What is needed - The response should contain only those lines of the entries below that include the string "brick".
------ Dataset content
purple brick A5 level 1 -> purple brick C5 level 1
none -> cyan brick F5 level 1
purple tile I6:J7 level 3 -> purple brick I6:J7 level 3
------------
------ Dataset content
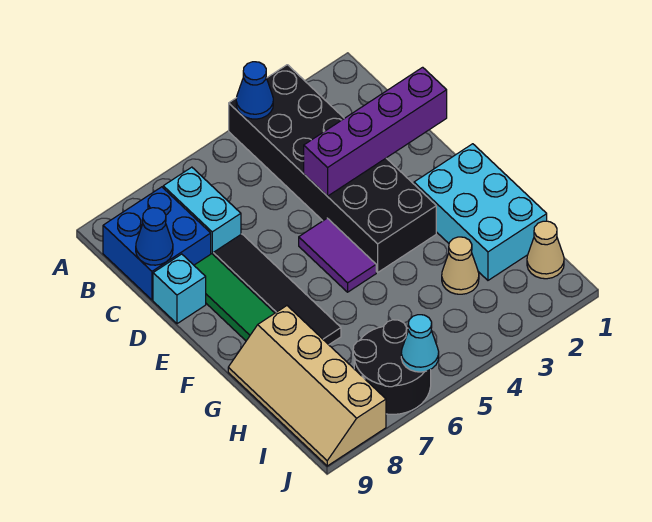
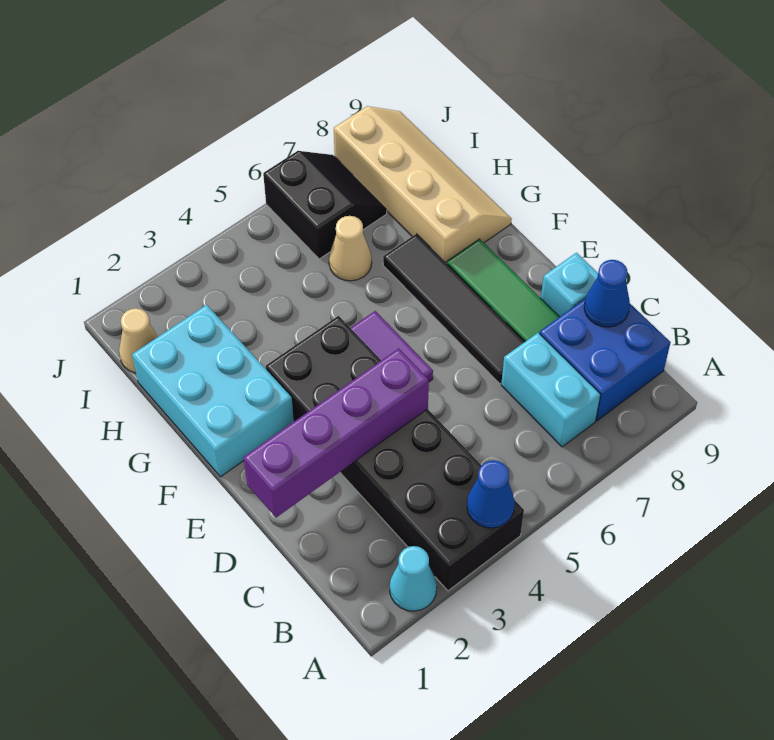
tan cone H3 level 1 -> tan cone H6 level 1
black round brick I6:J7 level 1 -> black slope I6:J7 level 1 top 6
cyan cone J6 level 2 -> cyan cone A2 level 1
------------
------ Dataset content
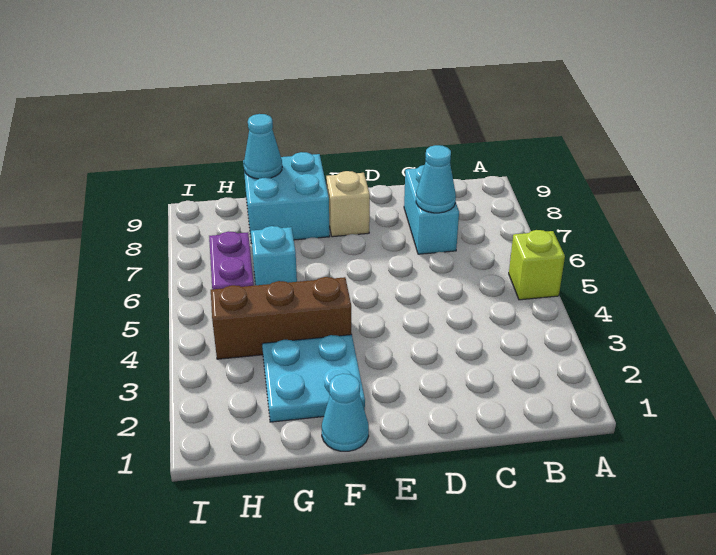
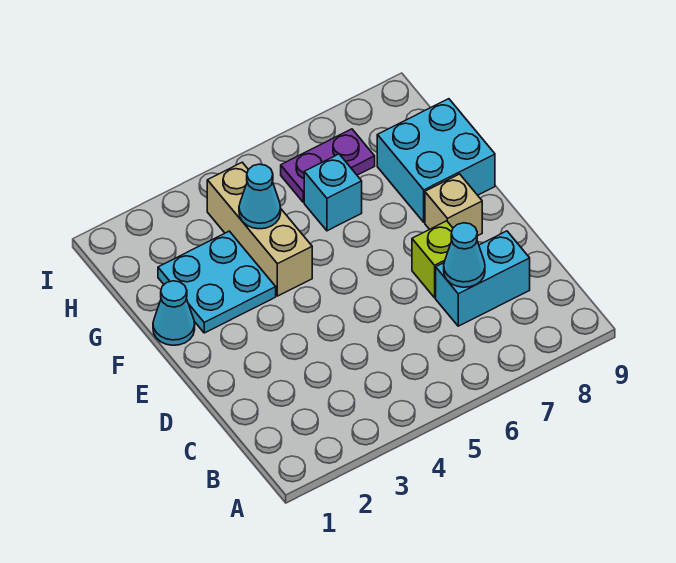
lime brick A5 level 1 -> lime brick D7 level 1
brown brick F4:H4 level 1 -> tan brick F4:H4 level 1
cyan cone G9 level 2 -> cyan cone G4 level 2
------------
Response to this exercise -
purple brick A5 level 1 -> purple brick C5 level 1
none -> cyan brick F5 level 1
purple tile I6:J7 level 3 -> purple brick I6:J7 level 3
black round brick I6:J7 level 1 -> black slope I6:J7 level 1 top 6
lime brick A5 level 1 -> lime brick D7 level 1
brown brick F4:H4 level 1 -> tan brick F4:H4 level 1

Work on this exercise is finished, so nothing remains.